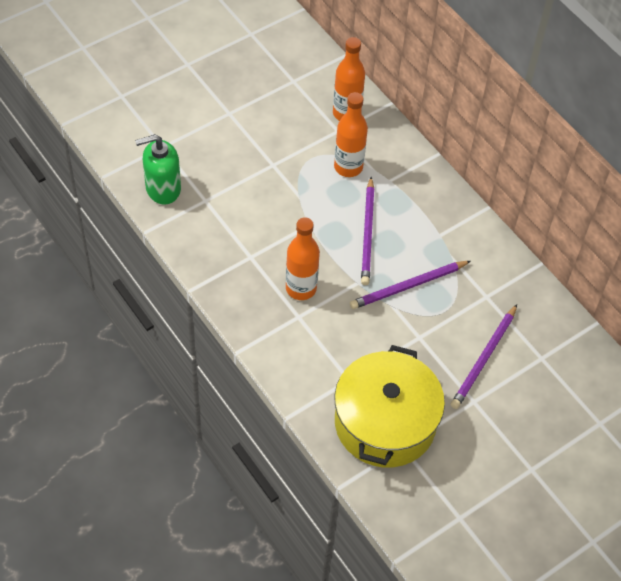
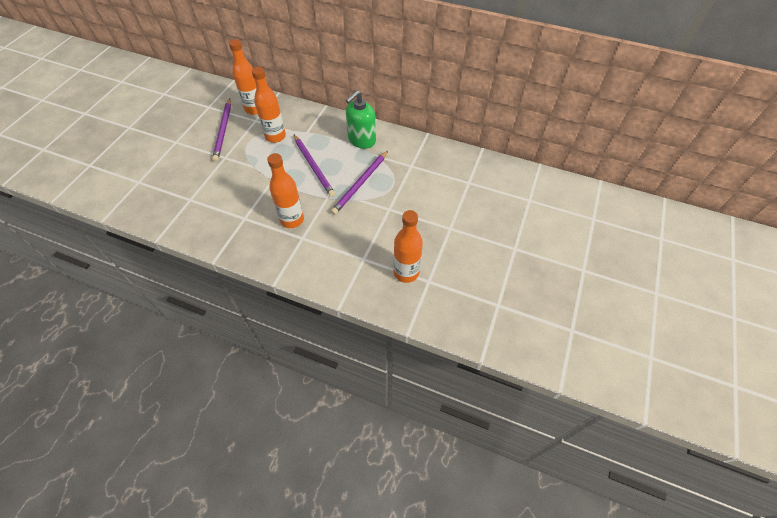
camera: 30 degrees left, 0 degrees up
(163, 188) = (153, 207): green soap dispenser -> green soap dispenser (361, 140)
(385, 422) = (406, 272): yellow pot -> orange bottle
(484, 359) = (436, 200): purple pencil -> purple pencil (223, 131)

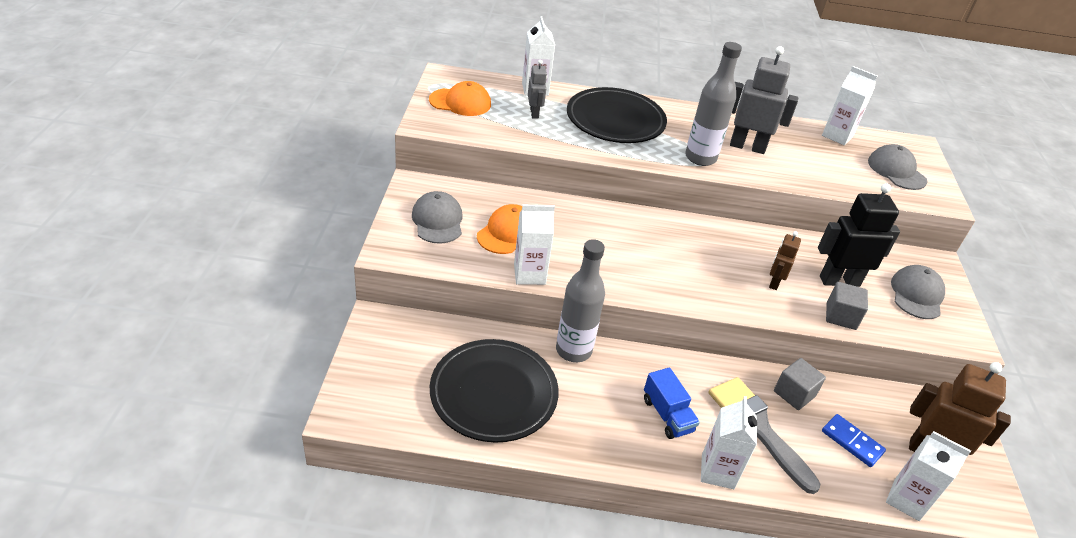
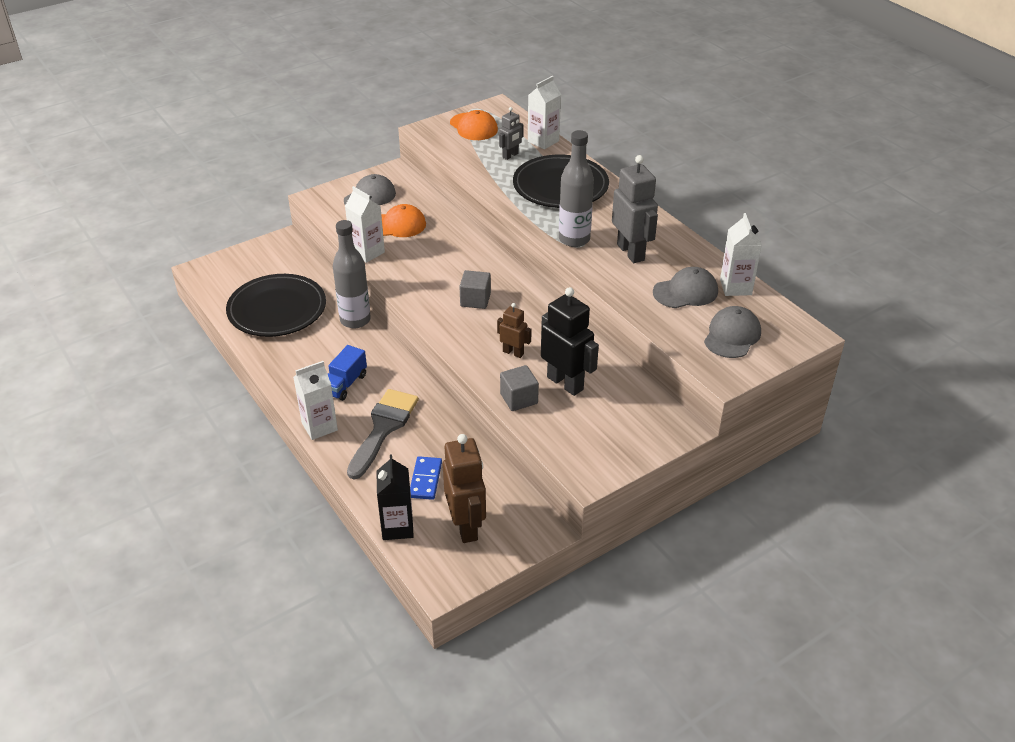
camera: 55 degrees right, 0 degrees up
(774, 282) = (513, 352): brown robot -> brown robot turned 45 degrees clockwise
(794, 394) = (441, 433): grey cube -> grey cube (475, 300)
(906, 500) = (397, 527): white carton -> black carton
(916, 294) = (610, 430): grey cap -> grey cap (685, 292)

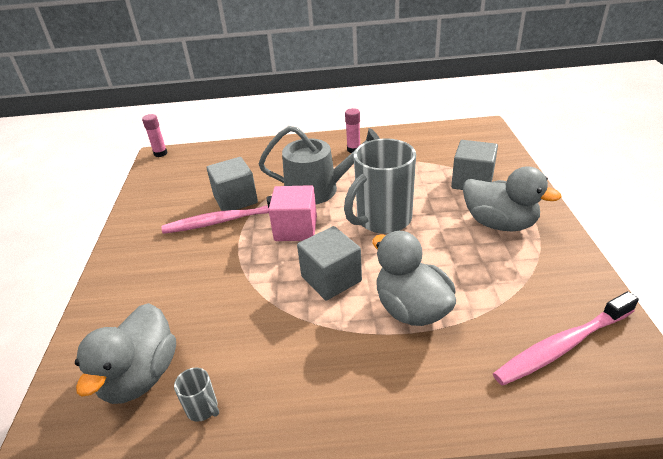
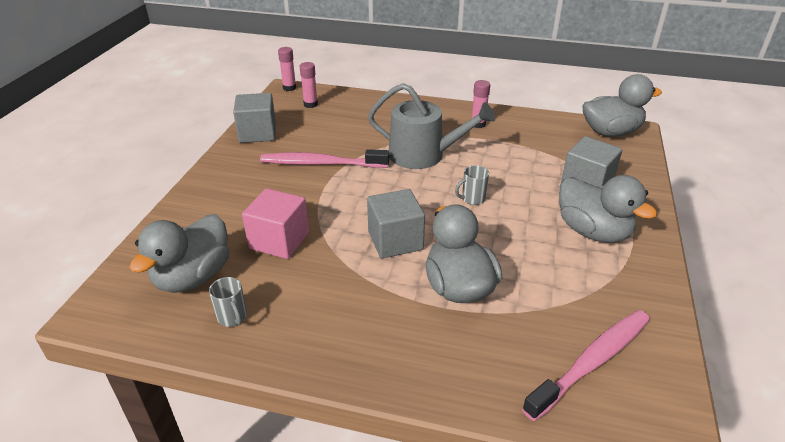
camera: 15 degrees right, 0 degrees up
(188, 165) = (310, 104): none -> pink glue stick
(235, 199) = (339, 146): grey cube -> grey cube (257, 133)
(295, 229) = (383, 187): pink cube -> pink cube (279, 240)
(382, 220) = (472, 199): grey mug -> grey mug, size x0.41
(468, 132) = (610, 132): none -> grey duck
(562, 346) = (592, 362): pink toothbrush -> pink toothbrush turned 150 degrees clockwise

...

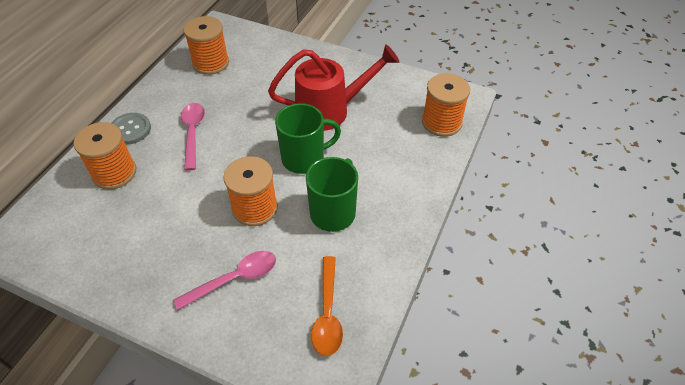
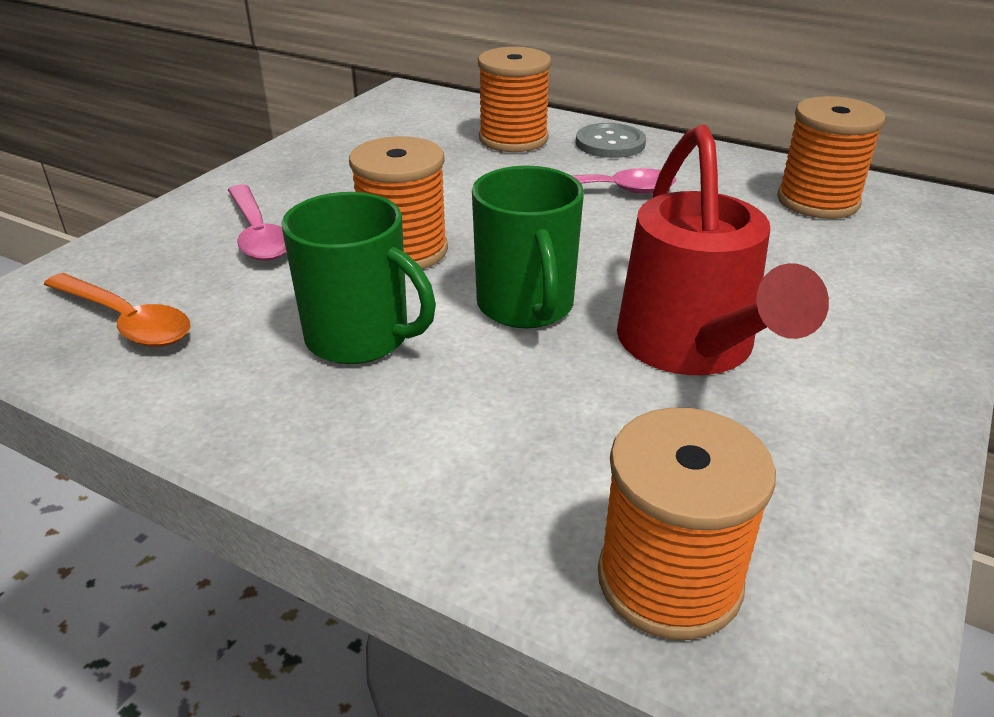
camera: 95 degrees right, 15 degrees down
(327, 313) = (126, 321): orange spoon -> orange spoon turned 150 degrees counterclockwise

* * *

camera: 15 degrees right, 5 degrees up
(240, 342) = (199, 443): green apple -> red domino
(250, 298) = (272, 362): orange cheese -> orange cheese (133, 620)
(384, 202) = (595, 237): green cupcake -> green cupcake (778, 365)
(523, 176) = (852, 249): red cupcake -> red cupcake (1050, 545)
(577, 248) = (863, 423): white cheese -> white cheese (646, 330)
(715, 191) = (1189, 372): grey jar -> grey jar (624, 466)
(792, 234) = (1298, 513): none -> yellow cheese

[WHAT THIS TASK INVOLVES]
Could you find each line in the entries that contains the string "cheese" and copy it?

[EXERCISE RESULT]
(250, 298) = (272, 362): orange cheese -> orange cheese (133, 620)
(577, 248) = (863, 423): white cheese -> white cheese (646, 330)
(792, 234) = (1298, 513): none -> yellow cheese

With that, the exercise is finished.